## Provided material:
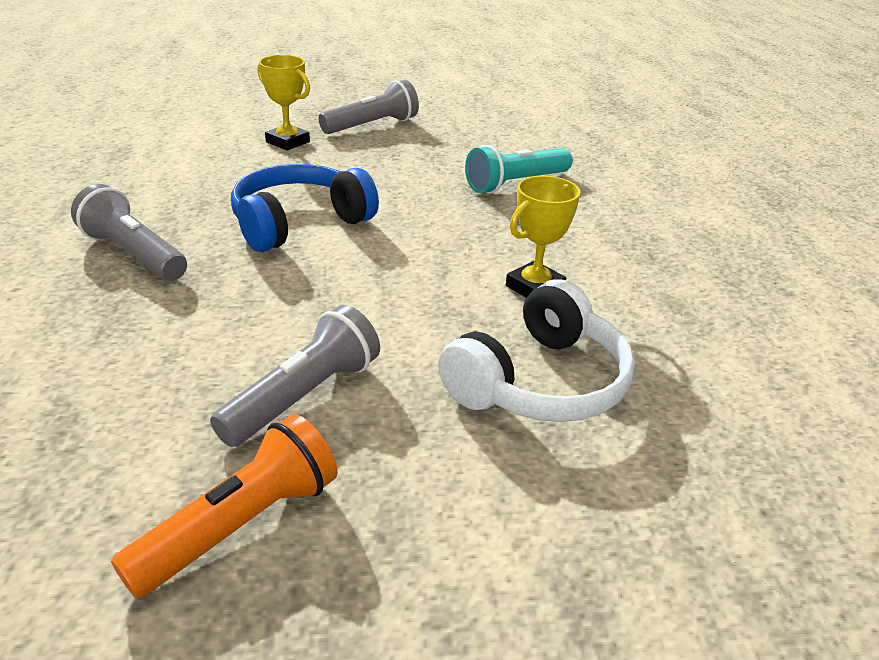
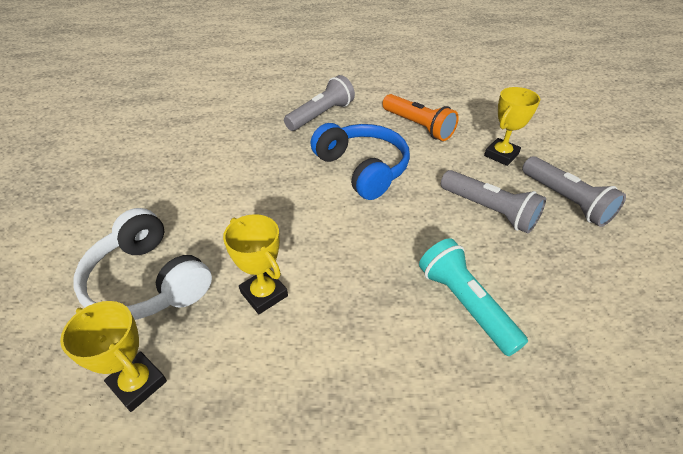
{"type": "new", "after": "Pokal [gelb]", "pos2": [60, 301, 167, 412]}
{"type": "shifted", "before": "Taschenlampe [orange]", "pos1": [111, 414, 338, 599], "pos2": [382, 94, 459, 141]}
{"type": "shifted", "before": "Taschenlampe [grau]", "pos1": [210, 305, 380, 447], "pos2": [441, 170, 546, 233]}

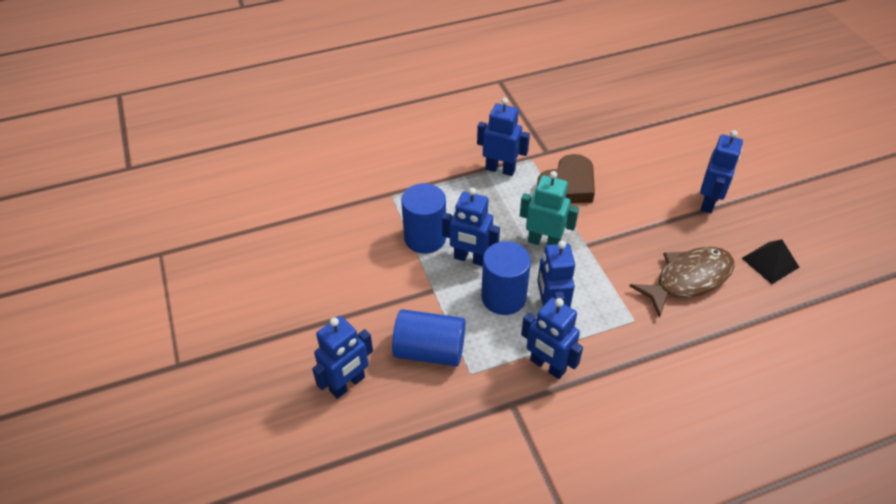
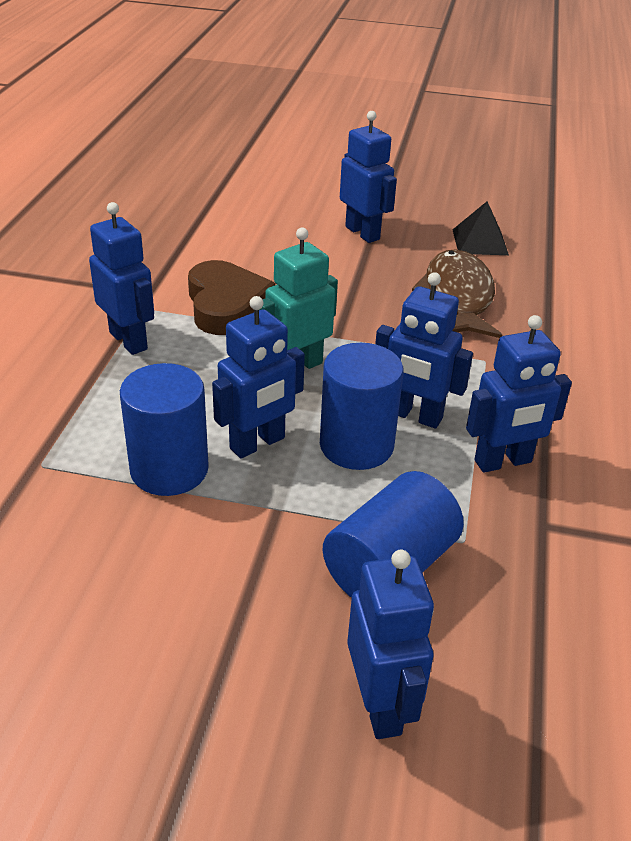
{"type": "rotated", "before": "Roboter [blau]", "pos1": [477, 98, 530, 176], "pos2": [89, 202, 154, 355], "turn": 90}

## Instructions for the task:
Only the number is wanted: how many lines in the listing hold "Taschenlampe"?

## Result of the task:
2